[[ Material for this task open ]]

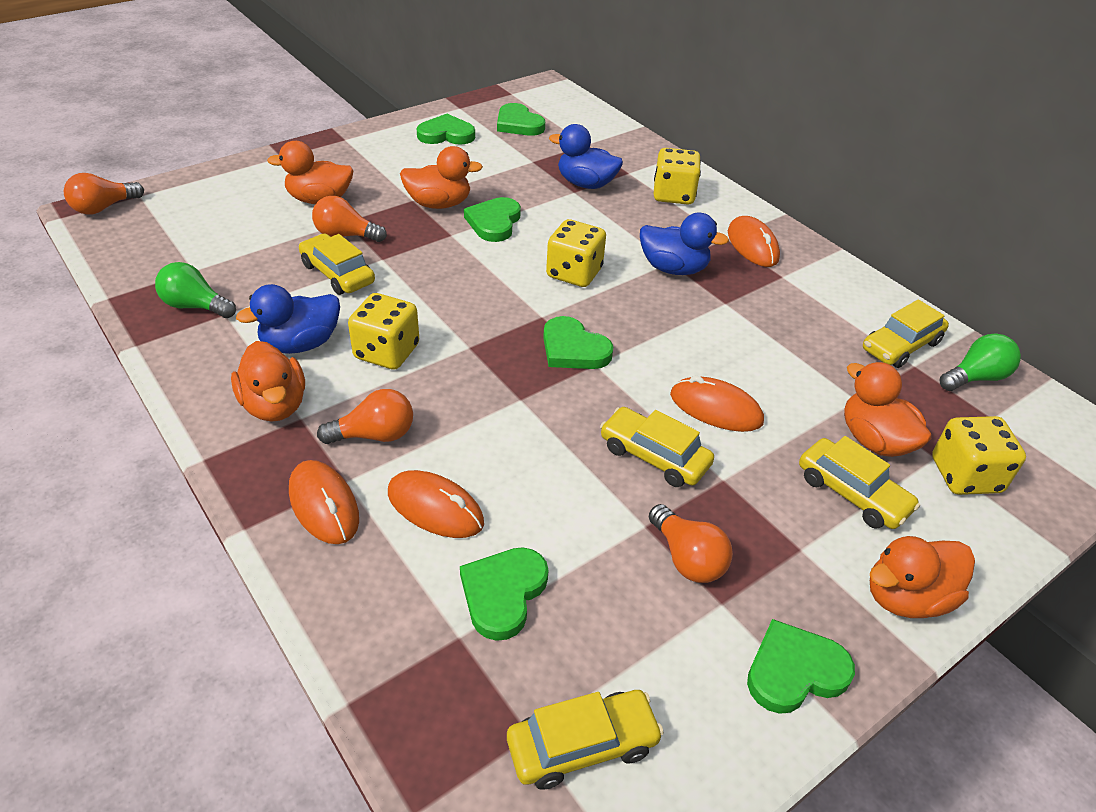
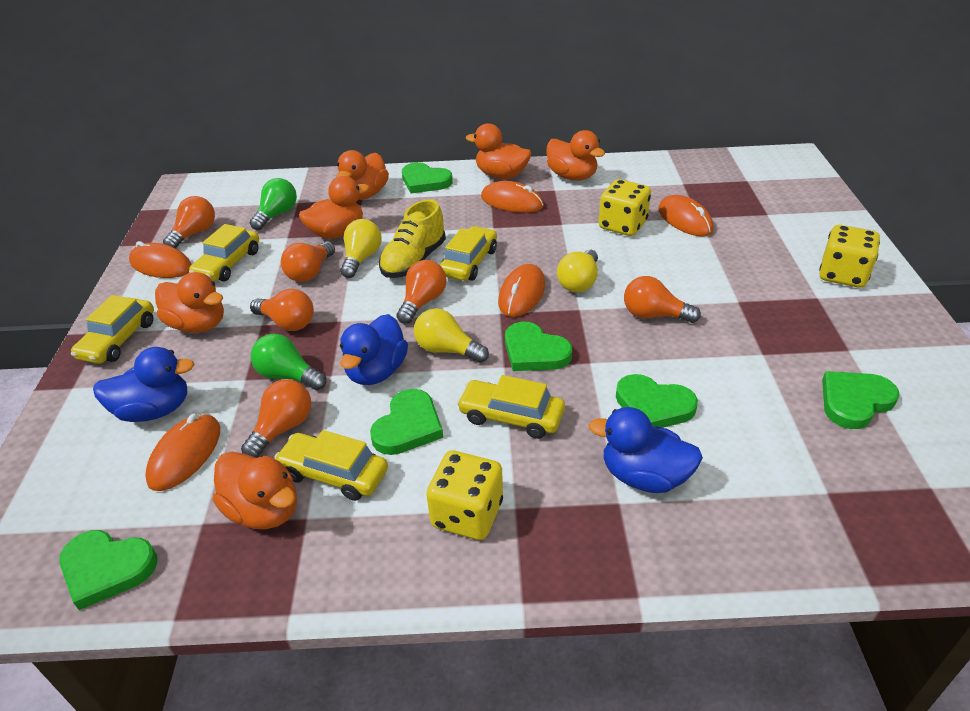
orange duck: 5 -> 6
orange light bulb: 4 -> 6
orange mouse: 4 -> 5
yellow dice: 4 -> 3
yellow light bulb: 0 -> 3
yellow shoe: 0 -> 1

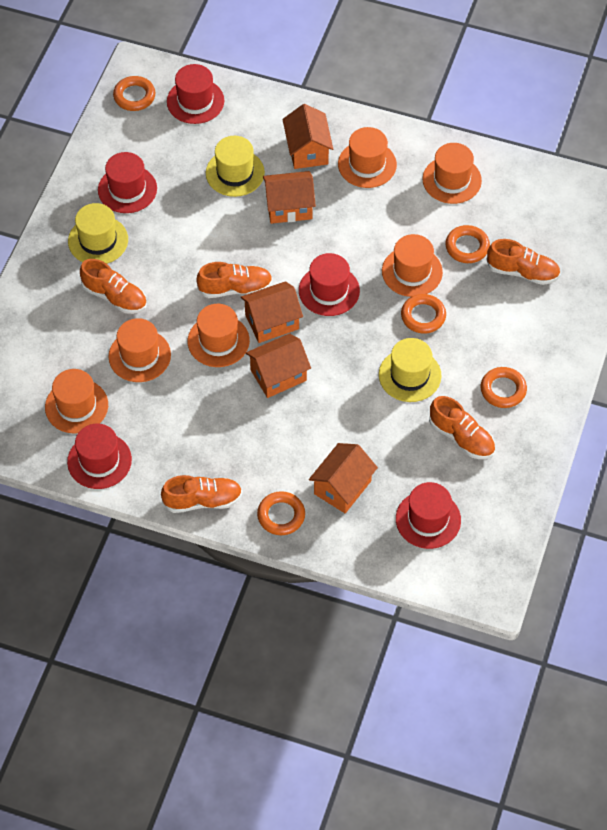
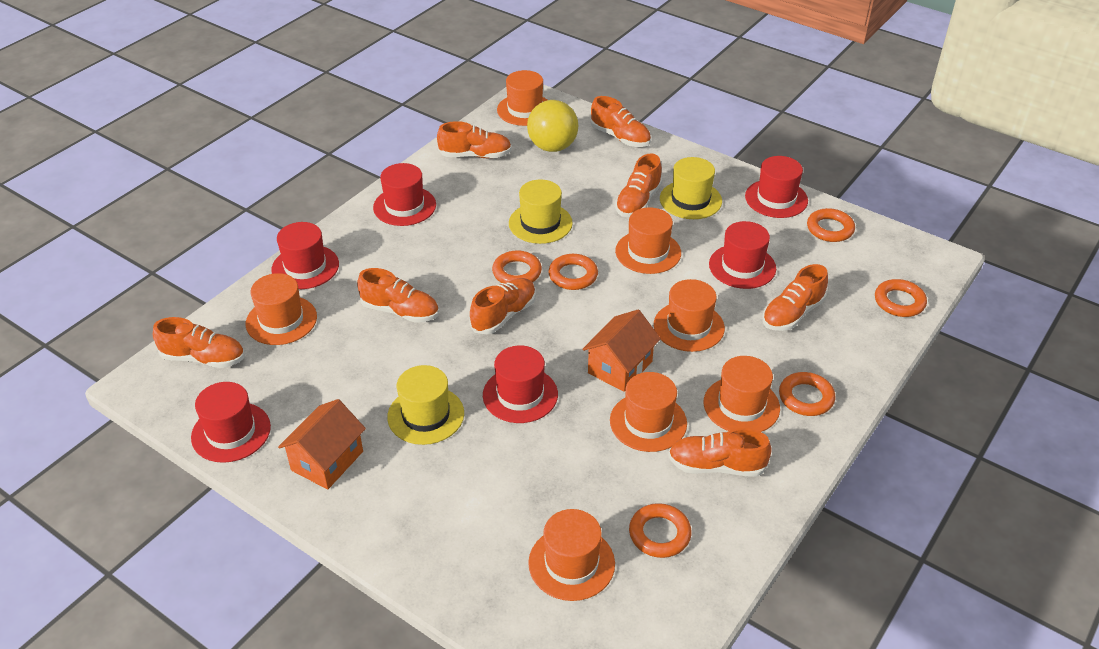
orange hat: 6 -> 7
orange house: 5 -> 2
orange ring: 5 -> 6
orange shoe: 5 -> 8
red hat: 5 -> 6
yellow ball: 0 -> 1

[[ Material for this task closed ]]

*Task to complete:* For every entry, return its exact wording and leave out any image.

*Output for this exercise:*
orange duck: 5 -> 6
orange light bulb: 4 -> 6
orange mouse: 4 -> 5
yellow dice: 4 -> 3
yellow light bulb: 0 -> 3
yellow shoe: 0 -> 1

orange hat: 6 -> 7
orange house: 5 -> 2
orange ring: 5 -> 6
orange shoe: 5 -> 8
red hat: 5 -> 6
yellow ball: 0 -> 1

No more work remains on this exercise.